[Problem statement]
Lines before the one with "cyan hexagon: moved 16 px right, 4 px down" are left out; return that line and all that follow it, exactly, through the end of the data.

(Shape position updates)
========================================
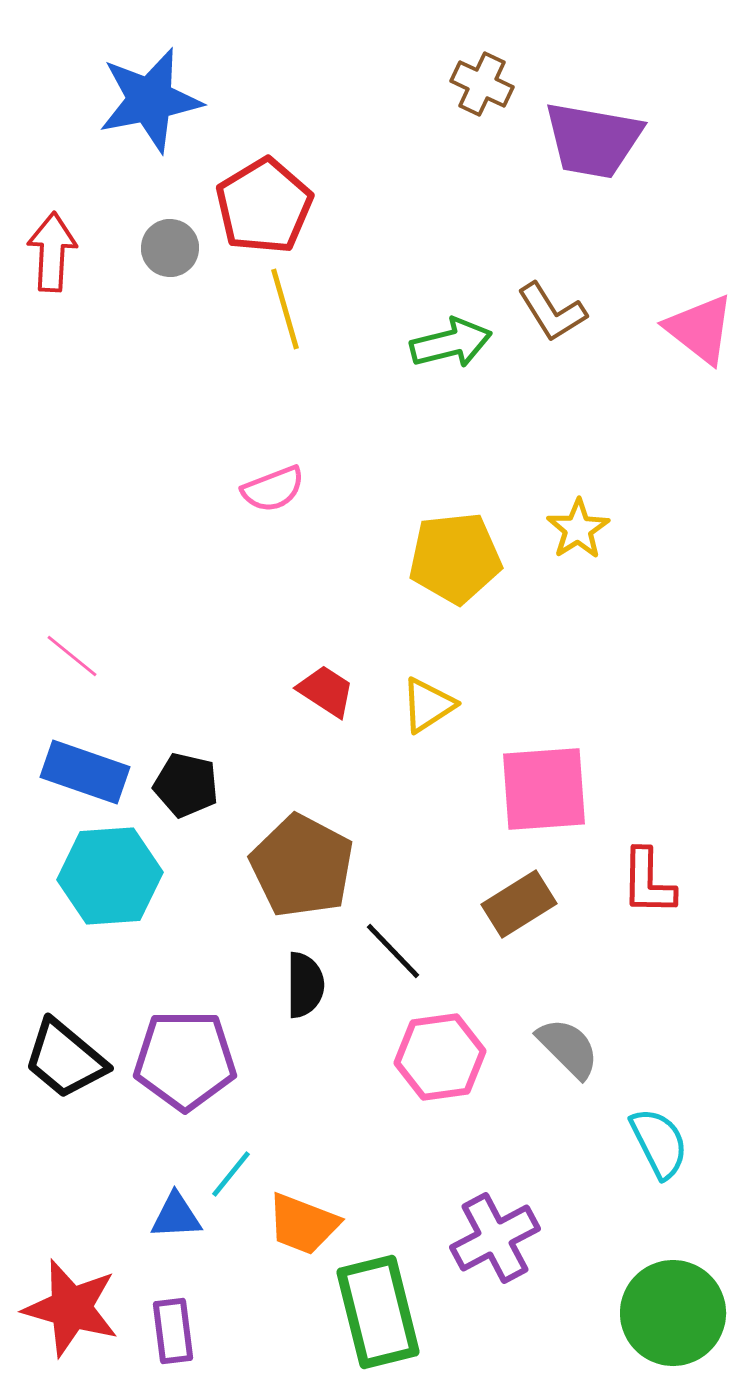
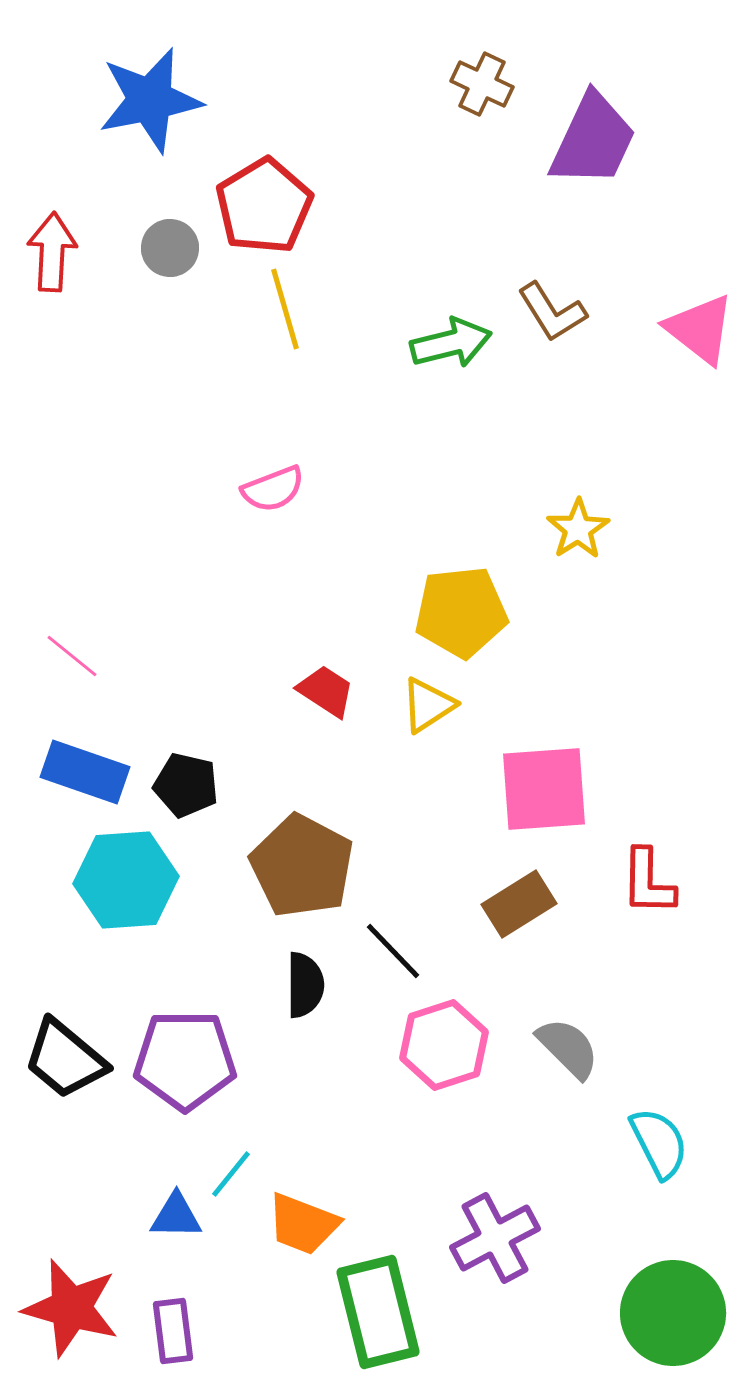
purple trapezoid: rotated 75 degrees counterclockwise
yellow pentagon: moved 6 px right, 54 px down
cyan hexagon: moved 16 px right, 4 px down
pink hexagon: moved 4 px right, 12 px up; rotated 10 degrees counterclockwise
blue triangle: rotated 4 degrees clockwise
========================================
[Answer below]
cyan hexagon: moved 16 px right, 4 px down
pink hexagon: moved 4 px right, 12 px up; rotated 10 degrees counterclockwise
blue triangle: rotated 4 degrees clockwise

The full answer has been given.